** start **

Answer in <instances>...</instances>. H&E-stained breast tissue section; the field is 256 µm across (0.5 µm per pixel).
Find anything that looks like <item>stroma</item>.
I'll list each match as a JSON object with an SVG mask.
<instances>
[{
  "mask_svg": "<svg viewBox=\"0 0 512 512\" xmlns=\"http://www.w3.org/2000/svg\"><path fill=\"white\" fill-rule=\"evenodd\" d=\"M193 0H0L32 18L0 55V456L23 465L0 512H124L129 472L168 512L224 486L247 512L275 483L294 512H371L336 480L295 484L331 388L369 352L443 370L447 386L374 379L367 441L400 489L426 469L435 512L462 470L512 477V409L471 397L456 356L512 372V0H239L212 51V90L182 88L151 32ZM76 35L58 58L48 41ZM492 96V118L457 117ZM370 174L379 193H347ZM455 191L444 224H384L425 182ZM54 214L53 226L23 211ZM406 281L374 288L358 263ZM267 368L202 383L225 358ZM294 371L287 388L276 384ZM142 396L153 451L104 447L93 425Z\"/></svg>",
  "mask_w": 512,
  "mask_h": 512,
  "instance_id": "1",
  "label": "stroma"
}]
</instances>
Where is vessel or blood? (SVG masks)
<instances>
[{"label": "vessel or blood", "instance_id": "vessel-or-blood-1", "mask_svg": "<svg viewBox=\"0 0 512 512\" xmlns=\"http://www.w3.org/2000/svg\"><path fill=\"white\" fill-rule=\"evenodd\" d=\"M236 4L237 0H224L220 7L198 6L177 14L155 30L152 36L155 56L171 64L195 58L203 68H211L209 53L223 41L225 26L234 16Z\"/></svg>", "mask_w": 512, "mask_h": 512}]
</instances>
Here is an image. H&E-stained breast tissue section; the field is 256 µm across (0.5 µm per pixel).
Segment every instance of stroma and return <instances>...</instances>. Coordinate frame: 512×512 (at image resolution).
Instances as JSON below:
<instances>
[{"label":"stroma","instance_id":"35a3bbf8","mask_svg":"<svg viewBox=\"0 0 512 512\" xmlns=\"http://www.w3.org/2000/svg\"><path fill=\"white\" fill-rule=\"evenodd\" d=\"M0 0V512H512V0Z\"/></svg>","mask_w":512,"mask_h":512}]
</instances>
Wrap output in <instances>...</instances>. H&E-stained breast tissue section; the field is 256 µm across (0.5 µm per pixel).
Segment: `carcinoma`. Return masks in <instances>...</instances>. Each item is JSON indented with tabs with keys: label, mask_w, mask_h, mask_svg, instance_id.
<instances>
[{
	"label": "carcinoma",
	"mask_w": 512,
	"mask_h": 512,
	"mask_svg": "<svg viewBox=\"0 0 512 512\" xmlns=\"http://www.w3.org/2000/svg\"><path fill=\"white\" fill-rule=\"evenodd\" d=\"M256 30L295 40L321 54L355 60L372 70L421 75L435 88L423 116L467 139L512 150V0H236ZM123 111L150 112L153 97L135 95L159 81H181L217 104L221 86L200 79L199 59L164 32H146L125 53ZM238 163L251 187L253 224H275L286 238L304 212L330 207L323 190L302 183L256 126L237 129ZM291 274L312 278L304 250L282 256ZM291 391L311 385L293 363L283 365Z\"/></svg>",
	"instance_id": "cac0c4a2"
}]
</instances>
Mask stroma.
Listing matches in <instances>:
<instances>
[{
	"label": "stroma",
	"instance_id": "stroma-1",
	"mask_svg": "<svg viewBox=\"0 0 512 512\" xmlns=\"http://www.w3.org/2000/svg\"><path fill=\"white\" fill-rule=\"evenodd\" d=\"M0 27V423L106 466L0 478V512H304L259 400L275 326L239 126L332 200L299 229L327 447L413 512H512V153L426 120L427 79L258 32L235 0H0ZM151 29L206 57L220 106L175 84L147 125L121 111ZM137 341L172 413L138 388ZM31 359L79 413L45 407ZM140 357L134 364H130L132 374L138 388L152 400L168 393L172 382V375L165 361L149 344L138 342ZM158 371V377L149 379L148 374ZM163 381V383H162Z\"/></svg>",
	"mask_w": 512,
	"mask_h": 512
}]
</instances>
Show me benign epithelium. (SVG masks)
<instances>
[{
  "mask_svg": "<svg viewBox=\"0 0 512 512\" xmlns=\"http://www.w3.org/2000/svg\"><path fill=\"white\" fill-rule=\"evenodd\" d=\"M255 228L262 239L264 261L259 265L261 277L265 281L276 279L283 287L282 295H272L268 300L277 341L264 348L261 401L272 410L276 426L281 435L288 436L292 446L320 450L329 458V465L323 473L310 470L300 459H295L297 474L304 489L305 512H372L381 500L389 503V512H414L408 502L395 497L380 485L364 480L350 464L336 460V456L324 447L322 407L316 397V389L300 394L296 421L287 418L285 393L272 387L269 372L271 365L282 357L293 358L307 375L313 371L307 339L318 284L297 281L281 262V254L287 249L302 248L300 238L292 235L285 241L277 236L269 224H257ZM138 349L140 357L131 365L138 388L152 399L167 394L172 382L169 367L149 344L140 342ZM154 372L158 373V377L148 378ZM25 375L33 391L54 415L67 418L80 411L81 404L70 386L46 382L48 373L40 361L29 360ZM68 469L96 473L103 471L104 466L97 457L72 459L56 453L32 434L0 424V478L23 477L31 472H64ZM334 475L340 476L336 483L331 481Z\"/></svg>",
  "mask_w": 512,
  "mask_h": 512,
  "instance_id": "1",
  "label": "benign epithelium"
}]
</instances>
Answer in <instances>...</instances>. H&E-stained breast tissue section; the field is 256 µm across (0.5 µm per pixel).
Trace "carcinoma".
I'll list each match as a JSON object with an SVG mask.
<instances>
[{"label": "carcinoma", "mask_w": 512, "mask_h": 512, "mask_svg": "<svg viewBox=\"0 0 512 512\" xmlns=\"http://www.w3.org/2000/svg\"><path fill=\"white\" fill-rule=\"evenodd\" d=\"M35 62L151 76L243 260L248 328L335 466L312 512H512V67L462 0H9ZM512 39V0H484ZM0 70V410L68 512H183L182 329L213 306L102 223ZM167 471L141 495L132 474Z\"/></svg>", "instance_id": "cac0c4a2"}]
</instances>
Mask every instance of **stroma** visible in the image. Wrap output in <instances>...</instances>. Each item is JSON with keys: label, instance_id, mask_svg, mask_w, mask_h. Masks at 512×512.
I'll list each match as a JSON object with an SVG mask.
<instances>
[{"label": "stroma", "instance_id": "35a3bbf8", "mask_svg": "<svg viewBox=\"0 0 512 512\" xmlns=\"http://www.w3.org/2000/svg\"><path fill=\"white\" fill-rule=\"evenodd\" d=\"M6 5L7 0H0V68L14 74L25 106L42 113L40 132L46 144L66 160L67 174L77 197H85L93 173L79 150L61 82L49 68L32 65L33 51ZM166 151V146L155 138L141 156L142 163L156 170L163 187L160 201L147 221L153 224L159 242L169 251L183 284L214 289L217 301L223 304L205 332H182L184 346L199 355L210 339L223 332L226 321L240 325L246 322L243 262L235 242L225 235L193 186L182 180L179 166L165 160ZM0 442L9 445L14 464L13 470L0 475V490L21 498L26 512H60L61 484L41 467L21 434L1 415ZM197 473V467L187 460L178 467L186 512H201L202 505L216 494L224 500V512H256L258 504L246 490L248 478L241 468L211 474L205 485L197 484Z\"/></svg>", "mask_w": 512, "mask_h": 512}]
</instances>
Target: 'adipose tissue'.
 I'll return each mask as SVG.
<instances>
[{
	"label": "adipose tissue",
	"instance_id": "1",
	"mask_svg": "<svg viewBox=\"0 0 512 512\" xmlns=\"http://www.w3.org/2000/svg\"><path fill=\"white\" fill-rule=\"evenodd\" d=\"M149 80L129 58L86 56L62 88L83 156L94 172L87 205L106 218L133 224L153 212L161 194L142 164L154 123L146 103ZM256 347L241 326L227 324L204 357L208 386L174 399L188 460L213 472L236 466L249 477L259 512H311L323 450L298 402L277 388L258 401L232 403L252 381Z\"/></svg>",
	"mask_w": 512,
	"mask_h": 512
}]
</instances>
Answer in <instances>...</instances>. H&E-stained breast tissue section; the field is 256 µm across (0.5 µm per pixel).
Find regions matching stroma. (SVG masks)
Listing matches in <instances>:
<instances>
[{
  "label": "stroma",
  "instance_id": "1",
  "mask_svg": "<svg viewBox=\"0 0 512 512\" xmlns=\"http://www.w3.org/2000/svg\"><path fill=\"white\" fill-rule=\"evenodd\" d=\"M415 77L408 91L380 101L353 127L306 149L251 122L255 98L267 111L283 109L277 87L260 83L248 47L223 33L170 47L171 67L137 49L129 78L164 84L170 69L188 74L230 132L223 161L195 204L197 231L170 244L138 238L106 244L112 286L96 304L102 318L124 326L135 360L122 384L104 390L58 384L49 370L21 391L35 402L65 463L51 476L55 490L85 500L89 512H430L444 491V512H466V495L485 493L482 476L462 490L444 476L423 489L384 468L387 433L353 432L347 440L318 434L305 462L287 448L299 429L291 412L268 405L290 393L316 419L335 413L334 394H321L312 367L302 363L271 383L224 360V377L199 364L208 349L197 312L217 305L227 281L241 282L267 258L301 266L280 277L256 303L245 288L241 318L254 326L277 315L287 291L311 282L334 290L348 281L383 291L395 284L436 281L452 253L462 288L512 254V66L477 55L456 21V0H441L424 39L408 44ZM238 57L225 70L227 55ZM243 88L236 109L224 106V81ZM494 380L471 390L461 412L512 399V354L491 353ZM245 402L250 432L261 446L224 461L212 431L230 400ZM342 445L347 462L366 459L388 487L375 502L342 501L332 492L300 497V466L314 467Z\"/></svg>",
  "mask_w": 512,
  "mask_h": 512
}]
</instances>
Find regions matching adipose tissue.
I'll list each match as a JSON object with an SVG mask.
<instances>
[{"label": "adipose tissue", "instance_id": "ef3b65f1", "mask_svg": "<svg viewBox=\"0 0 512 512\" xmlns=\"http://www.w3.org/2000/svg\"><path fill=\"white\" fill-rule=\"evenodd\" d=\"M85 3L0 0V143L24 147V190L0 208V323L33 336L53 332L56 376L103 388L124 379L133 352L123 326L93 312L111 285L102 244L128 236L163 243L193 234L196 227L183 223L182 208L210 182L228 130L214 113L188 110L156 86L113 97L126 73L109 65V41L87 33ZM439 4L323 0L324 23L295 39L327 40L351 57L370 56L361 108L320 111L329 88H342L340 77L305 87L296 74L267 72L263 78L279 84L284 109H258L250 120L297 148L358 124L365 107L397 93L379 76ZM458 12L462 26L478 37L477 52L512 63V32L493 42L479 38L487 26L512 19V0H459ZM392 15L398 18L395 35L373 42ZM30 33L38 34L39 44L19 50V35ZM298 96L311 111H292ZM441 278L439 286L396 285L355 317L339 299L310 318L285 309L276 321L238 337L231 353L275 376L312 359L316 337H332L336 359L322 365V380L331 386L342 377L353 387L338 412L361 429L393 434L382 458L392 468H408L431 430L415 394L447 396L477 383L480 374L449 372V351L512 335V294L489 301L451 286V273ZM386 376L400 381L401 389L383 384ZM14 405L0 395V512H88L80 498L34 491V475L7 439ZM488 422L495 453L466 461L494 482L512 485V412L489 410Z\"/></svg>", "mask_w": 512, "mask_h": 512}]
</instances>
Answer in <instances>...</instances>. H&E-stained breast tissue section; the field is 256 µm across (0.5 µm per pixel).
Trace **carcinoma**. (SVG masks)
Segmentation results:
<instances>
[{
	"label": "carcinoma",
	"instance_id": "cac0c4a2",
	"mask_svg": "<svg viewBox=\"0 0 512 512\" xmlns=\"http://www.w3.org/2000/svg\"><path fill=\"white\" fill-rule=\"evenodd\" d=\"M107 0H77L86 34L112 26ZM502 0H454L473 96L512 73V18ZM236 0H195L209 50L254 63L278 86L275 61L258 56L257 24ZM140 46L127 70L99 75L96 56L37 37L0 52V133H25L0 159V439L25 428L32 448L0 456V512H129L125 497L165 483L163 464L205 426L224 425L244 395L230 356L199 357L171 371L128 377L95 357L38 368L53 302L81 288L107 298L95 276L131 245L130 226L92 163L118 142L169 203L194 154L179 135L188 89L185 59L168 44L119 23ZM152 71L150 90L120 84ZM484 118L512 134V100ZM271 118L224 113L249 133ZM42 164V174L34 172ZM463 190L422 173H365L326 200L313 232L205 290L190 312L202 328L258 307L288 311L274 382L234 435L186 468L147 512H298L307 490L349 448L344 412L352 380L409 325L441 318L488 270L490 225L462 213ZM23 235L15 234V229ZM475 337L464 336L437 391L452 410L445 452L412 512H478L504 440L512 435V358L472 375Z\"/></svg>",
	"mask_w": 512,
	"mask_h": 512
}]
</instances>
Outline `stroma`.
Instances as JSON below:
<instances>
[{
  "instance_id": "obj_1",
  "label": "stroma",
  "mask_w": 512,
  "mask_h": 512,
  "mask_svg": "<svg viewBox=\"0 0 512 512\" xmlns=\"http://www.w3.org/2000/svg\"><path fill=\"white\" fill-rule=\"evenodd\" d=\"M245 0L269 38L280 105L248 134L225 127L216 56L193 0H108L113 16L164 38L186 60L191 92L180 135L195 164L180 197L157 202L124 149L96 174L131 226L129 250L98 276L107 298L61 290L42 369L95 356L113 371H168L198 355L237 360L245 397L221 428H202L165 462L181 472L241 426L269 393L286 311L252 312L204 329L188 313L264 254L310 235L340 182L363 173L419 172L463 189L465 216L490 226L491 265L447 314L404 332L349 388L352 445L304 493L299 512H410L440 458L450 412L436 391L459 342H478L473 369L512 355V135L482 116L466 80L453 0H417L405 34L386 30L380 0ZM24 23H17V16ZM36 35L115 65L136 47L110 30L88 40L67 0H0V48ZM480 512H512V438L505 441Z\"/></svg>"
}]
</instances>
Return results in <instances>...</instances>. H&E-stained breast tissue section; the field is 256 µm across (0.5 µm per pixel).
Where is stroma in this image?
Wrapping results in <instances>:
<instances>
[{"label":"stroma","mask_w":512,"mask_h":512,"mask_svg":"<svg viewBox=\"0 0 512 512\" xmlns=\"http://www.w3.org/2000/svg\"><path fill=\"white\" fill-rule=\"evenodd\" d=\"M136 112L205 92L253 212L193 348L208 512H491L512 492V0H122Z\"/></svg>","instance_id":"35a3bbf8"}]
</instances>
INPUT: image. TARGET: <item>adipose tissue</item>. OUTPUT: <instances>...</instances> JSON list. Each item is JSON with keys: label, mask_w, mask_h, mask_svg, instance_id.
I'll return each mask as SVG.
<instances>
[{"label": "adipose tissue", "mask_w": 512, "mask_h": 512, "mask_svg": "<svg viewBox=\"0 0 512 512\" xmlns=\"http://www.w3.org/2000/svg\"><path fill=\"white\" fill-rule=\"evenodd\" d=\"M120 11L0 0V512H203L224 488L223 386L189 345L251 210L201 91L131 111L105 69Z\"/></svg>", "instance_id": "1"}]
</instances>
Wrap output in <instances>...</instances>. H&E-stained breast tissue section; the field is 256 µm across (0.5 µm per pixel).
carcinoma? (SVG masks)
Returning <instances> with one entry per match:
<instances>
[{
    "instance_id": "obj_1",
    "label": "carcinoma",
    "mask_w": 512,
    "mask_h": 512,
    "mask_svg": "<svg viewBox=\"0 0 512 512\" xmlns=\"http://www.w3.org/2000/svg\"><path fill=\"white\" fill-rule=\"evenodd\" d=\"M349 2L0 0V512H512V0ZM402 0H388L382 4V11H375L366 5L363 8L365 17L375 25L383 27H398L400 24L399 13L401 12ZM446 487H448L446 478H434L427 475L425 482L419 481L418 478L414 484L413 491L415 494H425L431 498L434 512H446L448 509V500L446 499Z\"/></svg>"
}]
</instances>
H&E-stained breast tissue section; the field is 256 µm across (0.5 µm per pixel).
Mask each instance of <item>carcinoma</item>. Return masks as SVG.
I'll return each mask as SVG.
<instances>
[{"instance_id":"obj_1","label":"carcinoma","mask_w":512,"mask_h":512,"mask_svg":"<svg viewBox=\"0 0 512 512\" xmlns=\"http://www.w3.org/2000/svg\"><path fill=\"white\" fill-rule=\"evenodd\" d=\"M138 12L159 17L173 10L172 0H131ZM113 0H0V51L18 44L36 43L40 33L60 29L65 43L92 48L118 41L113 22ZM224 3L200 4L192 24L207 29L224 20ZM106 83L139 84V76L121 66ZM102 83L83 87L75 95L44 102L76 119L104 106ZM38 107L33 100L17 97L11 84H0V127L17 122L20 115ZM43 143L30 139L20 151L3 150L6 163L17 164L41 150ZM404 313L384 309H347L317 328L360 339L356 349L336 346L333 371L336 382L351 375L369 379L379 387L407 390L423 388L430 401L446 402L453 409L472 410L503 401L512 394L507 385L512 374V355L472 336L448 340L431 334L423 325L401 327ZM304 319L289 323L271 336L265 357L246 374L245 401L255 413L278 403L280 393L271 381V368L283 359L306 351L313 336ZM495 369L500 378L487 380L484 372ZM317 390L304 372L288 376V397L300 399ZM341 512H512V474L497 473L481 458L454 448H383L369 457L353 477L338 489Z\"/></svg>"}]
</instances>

** end **

Exercise task »
Write out, unaltered, the lines from the opening of the listing through the line that includes "Here is an image.".

Solution to the problem »
Answer in <instances>...</instances>. H&E-stained breast tissue section; the field is 256 µm across (0.5 µm per pixel).
Find anything that looks like <item>stroma</item>.
I'll list each match as a JSON object with an SVG mask.
<instances>
[{
  "mask_svg": "<svg viewBox=\"0 0 512 512\" xmlns=\"http://www.w3.org/2000/svg\"><path fill=\"white\" fill-rule=\"evenodd\" d=\"M193 0H0L32 18L0 55V456L23 465L0 512H124L129 472L168 512L224 486L247 512L275 483L294 512H371L336 480L295 484L331 388L369 352L443 370L447 386L374 379L367 441L400 489L426 469L435 512L462 470L512 477V409L471 397L456 356L512 372V0H239L212 51V90L182 88L151 32ZM76 35L58 58L48 41ZM492 96V118L457 117ZM370 174L379 193H347ZM455 191L444 224H384L425 182ZM54 214L53 226L23 211ZM406 281L374 288L358 263ZM267 368L202 383L225 358ZM294 371L287 388L276 384ZM142 396L153 451L104 447L93 425Z\"/></svg>",
  "mask_w": 512,
  "mask_h": 512,
  "instance_id": "1",
  "label": "stroma"
}]
</instances>
Where is vessel or blood? (SVG masks)
<instances>
[{"label": "vessel or blood", "instance_id": "vessel-or-blood-1", "mask_svg": "<svg viewBox=\"0 0 512 512\" xmlns=\"http://www.w3.org/2000/svg\"><path fill=\"white\" fill-rule=\"evenodd\" d=\"M236 4L237 0H224L220 7L198 6L177 14L155 30L152 36L155 56L171 64L195 58L203 68H211L209 53L223 41L225 26L234 16Z\"/></svg>", "mask_w": 512, "mask_h": 512}]
</instances>
Here is an image. H&E-stained breast tissue section; the field is 256 µm across (0.5 µm per pixel).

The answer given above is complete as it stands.